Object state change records
= Beginning of Section =

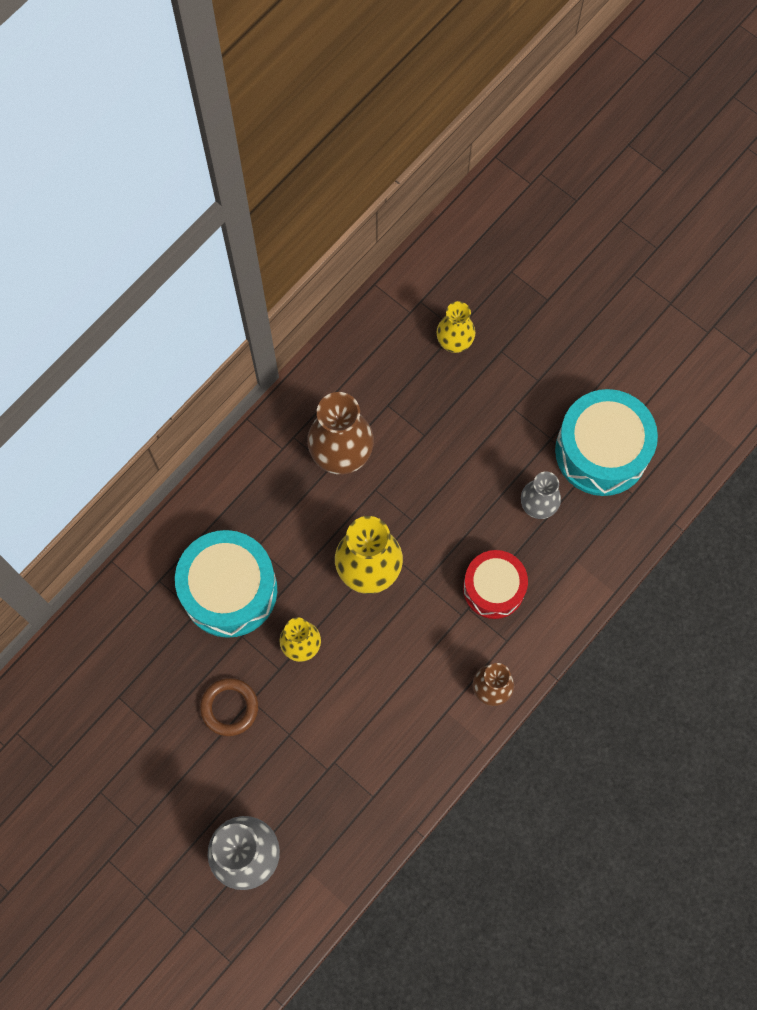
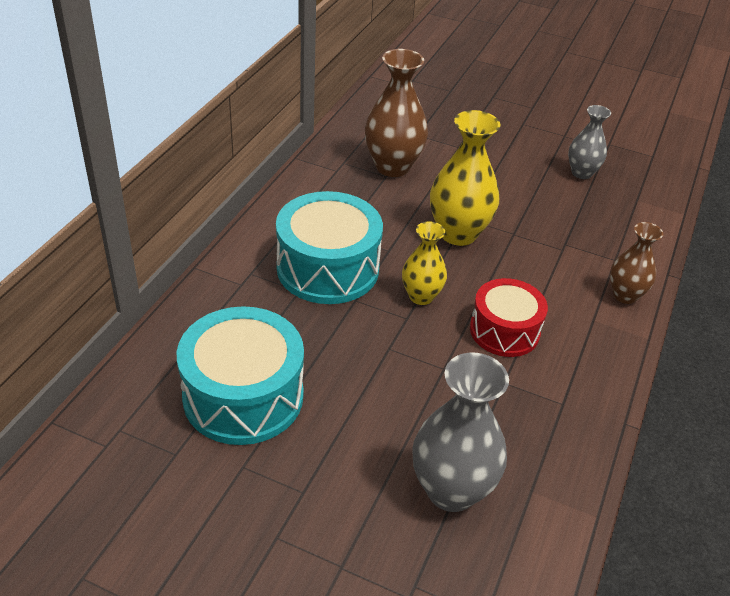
camera: 20 degrees left, 30 degrees down
(229, 707) = (368, 358): brown ring -> none
(454, 342) = (453, 96): yellow vase -> none
(493, 588) = (579, 227): red drum -> red drum (504, 331)
(601, 451) = (610, 136): turquoise drum -> turquoise drum (243, 396)

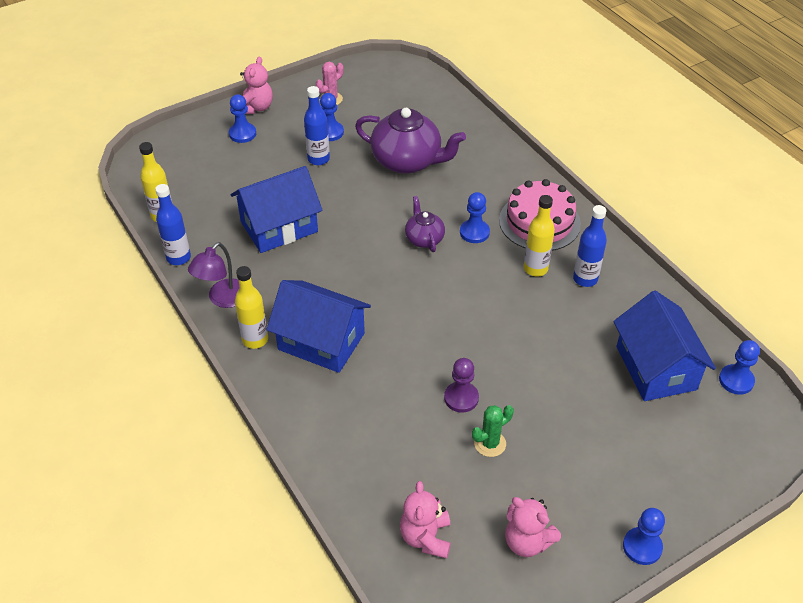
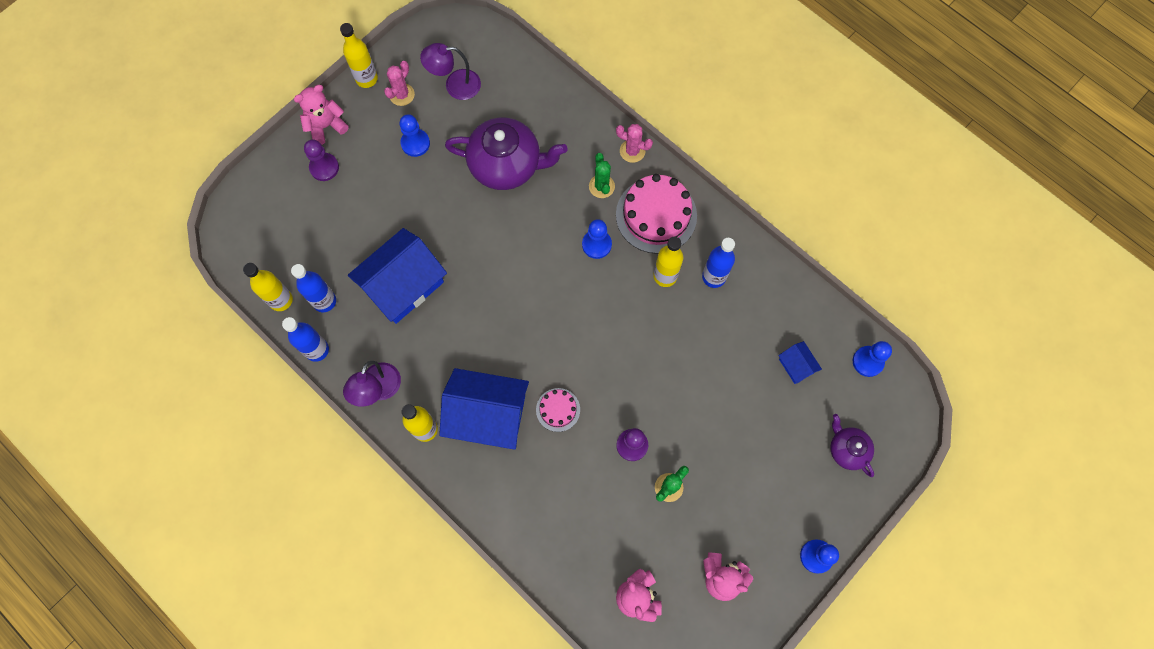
camera: 15 degrees left, 25 degrees up
(242, 134) = (324, 167): blue pawn -> purple pawn
(256, 107) = (326, 126): pink teddy bear -> pink teddy bear turned 120 degrees counterclockwise
(304, 84) = (366, 79): none -> yellow bottle
(318, 159) = (415, 184): blue bottle -> blue bottle (324, 301)
(380, 101) = (455, 85): none -> purple lamp
(393, 352) = (558, 410): none -> pink cake
(424, 238) = (550, 265): purple teapot -> purple teapot (847, 449)
(492, 192) = (601, 186): none -> green cactus
(529, 172) = (632, 151): none -> pink cactus
(656, 368) = (796, 366): blue house -> blue house, size x0.45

= End of Section =

Try it
Restate the data above exactly, stripping out each image.

Answer to the problem
camera: 20 degrees left, 30 degrees down
(229, 707) = (368, 358): brown ring -> none
(454, 342) = (453, 96): yellow vase -> none
(493, 588) = (579, 227): red drum -> red drum (504, 331)
(601, 451) = (610, 136): turquoise drum -> turquoise drum (243, 396)

camera: 15 degrees left, 25 degrees up
(242, 134) = (324, 167): blue pawn -> purple pawn
(256, 107) = (326, 126): pink teddy bear -> pink teddy bear turned 120 degrees counterclockwise
(304, 84) = (366, 79): none -> yellow bottle
(318, 159) = (415, 184): blue bottle -> blue bottle (324, 301)
(380, 101) = (455, 85): none -> purple lamp
(393, 352) = (558, 410): none -> pink cake
(424, 238) = (550, 265): purple teapot -> purple teapot (847, 449)
(492, 192) = (601, 186): none -> green cactus
(529, 172) = (632, 151): none -> pink cactus
(656, 368) = (796, 366): blue house -> blue house, size x0.45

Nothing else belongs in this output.